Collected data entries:
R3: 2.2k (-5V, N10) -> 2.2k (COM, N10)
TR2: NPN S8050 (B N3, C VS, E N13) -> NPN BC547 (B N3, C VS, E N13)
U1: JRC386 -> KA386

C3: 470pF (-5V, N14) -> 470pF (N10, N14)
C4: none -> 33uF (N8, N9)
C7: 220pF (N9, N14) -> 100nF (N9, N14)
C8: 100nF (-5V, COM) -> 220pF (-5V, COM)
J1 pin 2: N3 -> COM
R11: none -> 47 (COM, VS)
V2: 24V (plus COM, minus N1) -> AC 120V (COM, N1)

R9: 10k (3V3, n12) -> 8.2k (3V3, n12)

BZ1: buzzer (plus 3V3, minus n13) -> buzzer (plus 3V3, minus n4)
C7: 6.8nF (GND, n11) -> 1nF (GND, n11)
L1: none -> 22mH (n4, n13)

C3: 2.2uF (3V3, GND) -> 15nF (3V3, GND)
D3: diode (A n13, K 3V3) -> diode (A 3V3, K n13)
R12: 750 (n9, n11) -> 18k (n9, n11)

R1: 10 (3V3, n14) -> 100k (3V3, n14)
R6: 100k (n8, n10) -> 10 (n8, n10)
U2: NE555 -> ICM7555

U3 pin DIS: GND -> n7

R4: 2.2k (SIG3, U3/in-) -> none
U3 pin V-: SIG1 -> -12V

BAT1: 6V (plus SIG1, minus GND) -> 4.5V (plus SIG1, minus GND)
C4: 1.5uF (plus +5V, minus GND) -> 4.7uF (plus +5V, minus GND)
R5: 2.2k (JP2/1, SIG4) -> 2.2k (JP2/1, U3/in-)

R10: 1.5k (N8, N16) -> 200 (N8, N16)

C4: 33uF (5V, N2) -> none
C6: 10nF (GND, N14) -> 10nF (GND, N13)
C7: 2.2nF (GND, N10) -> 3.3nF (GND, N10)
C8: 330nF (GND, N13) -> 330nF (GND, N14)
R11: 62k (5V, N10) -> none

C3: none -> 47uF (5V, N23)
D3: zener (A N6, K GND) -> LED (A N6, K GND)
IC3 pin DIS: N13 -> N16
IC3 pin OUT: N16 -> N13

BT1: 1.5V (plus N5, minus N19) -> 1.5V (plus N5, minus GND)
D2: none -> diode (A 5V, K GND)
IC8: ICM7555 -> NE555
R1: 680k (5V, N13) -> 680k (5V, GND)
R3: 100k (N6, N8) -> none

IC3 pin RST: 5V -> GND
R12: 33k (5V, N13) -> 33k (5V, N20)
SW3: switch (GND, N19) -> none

**Work item**
Nothing but an exact copy of the lines from the start of the entries through the line containing "J1 pin 2: N3 -> COM" belongs in the response.

**Answer box**
R3: 2.2k (-5V, N10) -> 2.2k (COM, N10)
TR2: NPN S8050 (B N3, C VS, E N13) -> NPN BC547 (B N3, C VS, E N13)
U1: JRC386 -> KA386

C3: 470pF (-5V, N14) -> 470pF (N10, N14)
C4: none -> 33uF (N8, N9)
C7: 220pF (N9, N14) -> 100nF (N9, N14)
C8: 100nF (-5V, COM) -> 220pF (-5V, COM)
J1 pin 2: N3 -> COM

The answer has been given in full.